● EXERCISE REQUIREMENTS:
Find the line in the entries below that contains "C104: 15nF (3V3, IC103/GP4) -> none". Repeat it exactly, and every line after it through the line that contains "U3 pin VSS: none -> GND".

##### RECORDS PROVIDED #####

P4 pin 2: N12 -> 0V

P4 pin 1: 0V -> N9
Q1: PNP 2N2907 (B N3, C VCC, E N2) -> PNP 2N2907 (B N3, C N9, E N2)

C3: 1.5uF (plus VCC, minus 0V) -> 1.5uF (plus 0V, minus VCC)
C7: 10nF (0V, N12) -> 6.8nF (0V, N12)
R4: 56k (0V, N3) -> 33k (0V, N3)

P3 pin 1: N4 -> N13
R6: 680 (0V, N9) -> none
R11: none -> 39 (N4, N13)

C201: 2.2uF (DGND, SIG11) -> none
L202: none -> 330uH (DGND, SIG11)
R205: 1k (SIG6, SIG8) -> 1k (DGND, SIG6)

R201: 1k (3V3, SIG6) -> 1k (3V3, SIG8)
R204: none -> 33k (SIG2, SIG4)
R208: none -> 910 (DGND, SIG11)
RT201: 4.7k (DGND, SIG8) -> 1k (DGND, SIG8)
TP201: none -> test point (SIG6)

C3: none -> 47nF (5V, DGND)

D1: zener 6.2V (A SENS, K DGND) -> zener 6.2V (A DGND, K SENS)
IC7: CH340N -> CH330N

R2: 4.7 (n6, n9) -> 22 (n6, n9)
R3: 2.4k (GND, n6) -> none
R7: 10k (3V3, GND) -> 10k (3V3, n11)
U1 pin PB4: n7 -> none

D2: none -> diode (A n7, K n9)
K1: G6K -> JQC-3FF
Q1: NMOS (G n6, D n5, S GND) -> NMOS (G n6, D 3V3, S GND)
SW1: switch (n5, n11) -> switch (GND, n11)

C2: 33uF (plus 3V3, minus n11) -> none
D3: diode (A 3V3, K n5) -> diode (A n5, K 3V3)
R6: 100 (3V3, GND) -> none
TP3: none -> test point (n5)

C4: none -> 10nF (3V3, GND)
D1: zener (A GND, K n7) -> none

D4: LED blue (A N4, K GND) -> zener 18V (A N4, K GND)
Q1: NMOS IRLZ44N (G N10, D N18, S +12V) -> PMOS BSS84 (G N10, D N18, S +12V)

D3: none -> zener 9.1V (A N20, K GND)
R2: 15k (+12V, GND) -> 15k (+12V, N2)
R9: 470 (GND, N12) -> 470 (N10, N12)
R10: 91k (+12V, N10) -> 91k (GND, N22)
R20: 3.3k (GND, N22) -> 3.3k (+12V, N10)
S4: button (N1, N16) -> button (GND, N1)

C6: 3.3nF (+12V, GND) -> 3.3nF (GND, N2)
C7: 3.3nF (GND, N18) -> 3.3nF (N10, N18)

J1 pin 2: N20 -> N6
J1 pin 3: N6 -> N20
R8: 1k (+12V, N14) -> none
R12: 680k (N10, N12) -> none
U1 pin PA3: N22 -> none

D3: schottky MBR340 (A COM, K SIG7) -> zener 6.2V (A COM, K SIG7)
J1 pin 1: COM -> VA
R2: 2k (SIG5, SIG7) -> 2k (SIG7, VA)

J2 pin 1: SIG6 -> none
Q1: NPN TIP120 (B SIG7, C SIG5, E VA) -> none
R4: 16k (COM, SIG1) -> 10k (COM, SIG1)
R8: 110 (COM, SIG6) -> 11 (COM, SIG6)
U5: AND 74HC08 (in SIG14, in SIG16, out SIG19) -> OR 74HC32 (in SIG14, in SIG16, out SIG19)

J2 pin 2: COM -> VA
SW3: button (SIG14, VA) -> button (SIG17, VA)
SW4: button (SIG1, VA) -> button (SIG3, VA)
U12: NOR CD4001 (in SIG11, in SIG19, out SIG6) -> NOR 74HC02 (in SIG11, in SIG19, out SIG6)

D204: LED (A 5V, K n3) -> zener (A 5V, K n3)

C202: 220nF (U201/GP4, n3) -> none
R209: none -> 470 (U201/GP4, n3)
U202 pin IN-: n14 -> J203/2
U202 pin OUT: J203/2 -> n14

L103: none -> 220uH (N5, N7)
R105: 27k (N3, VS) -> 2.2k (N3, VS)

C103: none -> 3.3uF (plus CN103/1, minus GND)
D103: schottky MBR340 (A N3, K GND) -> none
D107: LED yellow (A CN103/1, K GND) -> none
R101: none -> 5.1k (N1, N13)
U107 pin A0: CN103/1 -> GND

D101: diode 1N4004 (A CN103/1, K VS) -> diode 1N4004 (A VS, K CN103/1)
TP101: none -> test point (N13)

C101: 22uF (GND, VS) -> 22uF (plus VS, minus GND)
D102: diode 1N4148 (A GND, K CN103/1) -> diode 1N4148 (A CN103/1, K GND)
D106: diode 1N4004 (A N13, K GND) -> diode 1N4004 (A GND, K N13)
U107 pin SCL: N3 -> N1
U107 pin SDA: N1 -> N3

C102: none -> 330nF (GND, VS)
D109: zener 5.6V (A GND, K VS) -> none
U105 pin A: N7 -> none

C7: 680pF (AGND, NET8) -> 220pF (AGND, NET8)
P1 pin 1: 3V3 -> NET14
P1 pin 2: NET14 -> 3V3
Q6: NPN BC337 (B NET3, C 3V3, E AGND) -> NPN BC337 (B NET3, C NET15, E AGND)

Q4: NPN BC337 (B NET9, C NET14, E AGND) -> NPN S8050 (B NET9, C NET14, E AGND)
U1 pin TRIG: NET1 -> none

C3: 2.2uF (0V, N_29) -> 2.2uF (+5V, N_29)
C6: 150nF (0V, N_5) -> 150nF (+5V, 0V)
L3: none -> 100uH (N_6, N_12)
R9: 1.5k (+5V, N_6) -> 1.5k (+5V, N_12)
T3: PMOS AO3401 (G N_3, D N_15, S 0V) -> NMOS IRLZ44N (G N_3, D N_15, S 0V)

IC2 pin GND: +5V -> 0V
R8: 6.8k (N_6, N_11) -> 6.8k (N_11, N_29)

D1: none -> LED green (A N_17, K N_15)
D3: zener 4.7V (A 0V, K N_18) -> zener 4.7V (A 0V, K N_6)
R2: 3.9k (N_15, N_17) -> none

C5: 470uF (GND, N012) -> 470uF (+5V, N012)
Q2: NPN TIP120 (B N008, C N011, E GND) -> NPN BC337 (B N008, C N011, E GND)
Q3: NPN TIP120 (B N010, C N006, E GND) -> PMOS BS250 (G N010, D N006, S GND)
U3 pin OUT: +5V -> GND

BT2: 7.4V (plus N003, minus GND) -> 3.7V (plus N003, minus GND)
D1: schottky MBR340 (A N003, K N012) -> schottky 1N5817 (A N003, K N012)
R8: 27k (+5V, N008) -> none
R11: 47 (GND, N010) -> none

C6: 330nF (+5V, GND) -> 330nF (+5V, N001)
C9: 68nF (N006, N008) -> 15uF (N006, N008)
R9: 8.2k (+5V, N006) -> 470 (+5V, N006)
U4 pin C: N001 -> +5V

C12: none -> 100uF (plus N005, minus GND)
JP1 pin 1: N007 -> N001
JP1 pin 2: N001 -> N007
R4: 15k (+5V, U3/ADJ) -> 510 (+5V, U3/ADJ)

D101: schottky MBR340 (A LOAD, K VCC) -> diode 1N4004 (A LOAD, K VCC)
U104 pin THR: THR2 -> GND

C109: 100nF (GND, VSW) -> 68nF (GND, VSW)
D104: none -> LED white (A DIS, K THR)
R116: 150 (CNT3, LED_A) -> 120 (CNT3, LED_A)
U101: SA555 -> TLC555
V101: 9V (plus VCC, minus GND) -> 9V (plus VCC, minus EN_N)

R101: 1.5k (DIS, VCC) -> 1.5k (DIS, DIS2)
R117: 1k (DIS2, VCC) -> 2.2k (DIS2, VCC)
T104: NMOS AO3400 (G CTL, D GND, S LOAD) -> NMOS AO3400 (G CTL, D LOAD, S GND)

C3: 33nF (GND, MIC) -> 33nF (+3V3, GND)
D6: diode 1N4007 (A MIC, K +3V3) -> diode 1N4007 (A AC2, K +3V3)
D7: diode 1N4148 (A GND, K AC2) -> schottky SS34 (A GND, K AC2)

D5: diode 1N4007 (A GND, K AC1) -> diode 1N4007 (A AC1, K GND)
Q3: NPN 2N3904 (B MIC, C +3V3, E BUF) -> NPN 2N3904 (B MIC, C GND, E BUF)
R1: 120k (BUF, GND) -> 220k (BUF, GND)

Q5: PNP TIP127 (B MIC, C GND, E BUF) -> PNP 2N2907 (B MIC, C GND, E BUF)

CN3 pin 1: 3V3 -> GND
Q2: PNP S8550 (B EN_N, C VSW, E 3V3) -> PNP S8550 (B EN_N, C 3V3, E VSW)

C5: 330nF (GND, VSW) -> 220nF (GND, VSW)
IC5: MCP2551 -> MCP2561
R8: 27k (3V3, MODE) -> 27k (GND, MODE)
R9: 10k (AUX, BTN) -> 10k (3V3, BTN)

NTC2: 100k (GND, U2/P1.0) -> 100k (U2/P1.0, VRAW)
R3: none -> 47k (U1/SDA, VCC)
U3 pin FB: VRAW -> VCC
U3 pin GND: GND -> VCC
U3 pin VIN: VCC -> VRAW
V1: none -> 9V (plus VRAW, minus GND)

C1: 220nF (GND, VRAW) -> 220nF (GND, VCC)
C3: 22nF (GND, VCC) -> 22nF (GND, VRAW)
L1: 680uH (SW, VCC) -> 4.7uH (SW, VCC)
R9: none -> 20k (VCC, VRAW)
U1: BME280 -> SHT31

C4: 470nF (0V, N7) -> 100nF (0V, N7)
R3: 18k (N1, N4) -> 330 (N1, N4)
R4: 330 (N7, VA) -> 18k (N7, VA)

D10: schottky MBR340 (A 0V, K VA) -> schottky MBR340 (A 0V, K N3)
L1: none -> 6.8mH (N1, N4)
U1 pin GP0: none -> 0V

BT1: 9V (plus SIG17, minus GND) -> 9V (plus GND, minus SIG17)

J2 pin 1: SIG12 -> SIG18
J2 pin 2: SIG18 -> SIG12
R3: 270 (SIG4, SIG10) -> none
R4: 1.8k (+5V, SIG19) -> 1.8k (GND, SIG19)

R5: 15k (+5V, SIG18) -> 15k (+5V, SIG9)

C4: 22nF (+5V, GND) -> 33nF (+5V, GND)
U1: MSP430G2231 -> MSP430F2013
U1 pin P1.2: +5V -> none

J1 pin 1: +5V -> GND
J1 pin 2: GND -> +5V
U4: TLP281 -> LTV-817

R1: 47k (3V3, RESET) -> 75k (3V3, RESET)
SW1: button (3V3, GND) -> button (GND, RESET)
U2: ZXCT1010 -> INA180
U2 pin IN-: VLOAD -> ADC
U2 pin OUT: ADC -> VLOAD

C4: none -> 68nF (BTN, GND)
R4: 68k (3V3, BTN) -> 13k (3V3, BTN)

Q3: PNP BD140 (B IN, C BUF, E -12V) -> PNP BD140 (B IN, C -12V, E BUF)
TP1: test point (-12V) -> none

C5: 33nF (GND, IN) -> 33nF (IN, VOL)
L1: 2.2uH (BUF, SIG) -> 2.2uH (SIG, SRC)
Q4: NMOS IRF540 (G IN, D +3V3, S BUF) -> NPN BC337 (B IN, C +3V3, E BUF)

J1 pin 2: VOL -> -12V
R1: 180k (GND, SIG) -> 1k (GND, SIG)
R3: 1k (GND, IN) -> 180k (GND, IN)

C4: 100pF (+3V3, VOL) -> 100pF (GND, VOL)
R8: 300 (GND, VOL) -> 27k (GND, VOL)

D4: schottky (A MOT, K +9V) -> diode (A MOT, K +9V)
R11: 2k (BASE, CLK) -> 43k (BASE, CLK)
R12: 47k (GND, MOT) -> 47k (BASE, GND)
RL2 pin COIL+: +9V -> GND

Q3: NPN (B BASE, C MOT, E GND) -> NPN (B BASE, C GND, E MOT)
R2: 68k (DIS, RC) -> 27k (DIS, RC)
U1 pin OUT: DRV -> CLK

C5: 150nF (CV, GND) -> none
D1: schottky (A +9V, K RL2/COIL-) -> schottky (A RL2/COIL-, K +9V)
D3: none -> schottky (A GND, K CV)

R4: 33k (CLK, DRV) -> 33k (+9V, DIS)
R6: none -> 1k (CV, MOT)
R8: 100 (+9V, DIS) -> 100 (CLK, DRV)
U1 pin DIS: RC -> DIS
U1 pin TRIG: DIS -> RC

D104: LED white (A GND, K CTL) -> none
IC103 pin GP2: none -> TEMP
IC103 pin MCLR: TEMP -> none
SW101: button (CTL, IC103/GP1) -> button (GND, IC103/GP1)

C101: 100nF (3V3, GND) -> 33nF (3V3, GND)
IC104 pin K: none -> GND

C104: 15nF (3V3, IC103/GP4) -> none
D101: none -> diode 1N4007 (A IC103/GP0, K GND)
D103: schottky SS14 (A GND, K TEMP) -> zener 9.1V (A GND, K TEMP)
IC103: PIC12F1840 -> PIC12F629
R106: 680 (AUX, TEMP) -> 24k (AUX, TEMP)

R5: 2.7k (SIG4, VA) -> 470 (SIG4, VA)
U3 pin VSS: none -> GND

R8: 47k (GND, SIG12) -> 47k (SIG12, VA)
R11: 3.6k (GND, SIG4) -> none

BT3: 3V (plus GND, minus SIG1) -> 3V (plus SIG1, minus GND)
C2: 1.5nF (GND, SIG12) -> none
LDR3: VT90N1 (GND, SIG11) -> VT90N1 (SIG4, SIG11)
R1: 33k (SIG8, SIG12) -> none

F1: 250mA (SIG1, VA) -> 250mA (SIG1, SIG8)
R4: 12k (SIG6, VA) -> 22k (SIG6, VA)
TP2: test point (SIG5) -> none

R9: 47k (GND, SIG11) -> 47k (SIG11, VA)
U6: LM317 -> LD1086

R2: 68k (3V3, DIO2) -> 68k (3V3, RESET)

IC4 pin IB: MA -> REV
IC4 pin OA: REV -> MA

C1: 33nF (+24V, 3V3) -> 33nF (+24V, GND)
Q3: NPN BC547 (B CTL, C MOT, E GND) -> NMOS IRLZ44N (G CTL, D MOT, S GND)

#####

● ANSWER SPACE:
C104: 15nF (3V3, IC103/GP4) -> none
D101: none -> diode 1N4007 (A IC103/GP0, K GND)
D103: schottky SS14 (A GND, K TEMP) -> zener 9.1V (A GND, K TEMP)
IC103: PIC12F1840 -> PIC12F629
R106: 680 (AUX, TEMP) -> 24k (AUX, TEMP)

R5: 2.7k (SIG4, VA) -> 470 (SIG4, VA)
U3 pin VSS: none -> GND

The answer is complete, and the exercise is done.